GIVEN INFORMATION -
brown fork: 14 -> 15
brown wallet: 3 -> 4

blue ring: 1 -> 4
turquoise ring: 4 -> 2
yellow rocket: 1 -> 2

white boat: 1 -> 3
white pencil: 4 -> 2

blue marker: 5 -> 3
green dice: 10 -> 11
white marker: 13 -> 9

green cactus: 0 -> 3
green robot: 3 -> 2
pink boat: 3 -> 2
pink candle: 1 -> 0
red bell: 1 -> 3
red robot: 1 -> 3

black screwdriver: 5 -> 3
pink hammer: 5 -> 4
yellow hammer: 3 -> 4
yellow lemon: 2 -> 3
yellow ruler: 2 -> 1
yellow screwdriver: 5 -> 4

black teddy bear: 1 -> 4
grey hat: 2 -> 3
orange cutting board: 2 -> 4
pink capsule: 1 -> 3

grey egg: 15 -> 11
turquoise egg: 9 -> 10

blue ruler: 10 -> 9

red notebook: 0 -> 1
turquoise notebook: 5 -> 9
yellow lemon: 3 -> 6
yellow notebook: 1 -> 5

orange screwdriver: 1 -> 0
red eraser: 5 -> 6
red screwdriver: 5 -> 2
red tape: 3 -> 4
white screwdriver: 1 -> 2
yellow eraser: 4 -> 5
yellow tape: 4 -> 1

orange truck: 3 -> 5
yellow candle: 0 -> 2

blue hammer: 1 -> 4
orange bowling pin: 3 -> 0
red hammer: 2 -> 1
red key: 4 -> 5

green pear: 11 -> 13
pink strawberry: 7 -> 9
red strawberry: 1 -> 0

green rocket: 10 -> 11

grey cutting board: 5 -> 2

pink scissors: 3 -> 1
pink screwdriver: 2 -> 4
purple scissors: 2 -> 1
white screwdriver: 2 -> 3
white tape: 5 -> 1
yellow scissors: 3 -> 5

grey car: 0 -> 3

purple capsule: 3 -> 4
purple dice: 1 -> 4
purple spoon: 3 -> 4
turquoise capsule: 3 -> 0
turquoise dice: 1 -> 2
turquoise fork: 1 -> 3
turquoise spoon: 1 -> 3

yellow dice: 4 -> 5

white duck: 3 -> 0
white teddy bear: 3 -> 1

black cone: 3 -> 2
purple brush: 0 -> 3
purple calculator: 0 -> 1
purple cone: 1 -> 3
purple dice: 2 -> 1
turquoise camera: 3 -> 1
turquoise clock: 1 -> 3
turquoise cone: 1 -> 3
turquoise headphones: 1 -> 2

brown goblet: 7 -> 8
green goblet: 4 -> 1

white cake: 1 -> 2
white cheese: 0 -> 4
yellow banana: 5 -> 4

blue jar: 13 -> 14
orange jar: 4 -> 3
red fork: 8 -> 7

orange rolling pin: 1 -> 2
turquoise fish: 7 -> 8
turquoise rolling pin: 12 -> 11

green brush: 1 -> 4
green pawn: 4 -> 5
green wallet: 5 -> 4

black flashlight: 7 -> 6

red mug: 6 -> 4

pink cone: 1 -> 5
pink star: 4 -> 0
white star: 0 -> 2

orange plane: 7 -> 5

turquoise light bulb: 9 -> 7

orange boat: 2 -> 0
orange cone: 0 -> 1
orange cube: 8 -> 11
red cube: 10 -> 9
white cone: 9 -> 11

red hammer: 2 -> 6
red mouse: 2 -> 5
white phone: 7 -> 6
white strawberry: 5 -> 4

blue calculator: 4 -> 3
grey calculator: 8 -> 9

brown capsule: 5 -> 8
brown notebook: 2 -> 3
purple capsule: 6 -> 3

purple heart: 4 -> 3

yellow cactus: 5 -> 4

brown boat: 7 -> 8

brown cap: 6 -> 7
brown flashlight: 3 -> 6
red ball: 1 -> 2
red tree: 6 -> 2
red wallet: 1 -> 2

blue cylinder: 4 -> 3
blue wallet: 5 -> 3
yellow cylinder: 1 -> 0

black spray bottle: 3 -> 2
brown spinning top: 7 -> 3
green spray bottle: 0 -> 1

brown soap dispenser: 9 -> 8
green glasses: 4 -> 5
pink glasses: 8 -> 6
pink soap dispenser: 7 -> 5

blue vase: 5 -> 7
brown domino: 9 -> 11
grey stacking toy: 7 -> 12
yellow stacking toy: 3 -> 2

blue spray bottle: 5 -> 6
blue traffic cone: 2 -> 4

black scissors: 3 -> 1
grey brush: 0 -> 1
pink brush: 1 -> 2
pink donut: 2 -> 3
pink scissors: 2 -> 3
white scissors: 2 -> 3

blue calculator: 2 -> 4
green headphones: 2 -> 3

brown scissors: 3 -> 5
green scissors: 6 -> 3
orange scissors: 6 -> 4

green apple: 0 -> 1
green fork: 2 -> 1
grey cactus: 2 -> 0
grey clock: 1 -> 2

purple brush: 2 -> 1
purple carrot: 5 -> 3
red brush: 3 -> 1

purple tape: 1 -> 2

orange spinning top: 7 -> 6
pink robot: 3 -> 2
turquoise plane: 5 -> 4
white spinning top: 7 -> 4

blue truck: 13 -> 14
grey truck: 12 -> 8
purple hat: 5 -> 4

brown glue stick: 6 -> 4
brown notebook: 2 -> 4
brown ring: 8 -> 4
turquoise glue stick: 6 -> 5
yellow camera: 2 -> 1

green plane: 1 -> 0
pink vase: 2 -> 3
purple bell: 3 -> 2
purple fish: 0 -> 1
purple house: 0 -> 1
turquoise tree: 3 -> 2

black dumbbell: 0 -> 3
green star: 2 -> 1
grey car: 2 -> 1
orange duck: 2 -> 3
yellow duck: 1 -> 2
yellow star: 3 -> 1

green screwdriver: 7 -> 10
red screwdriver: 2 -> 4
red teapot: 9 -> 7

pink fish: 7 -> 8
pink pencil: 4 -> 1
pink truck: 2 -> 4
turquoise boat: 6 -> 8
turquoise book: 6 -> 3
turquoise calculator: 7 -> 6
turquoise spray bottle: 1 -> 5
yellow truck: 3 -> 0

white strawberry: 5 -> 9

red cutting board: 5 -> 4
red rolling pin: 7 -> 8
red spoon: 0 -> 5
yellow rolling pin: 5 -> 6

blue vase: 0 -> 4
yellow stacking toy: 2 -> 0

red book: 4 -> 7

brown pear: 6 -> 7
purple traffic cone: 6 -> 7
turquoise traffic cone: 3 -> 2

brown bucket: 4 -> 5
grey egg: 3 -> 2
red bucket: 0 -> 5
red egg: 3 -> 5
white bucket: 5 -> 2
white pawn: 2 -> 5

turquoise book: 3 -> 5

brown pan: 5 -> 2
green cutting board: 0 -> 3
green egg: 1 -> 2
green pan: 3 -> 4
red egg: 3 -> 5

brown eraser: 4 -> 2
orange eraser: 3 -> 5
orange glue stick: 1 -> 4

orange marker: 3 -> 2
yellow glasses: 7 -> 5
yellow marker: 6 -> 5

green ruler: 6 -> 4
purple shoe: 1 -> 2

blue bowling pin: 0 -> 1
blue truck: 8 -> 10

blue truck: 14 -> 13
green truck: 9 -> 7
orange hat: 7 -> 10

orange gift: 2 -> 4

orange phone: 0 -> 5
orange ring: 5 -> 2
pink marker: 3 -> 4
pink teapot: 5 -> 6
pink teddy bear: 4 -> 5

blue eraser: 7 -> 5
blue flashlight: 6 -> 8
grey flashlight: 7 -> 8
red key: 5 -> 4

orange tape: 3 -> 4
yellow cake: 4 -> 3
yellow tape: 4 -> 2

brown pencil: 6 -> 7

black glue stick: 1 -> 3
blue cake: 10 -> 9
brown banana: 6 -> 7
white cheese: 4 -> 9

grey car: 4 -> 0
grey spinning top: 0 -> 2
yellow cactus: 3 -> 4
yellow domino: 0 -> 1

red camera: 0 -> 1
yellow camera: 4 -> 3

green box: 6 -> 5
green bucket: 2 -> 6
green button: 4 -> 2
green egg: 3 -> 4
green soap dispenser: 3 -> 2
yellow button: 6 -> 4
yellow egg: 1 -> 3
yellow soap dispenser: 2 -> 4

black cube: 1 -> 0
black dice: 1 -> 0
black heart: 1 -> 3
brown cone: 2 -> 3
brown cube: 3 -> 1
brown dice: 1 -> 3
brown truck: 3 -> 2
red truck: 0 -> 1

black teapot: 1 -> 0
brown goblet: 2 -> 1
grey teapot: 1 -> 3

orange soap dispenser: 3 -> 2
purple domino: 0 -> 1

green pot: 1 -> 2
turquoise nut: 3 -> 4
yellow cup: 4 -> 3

DIRECTIONS - Among the records above, find each line containing the string "dice" and copy it.

ANSWER SPACE -
green dice: 10 -> 11
purple dice: 1 -> 4
turquoise dice: 1 -> 2
yellow dice: 4 -> 5
purple dice: 2 -> 1
black dice: 1 -> 0
brown dice: 1 -> 3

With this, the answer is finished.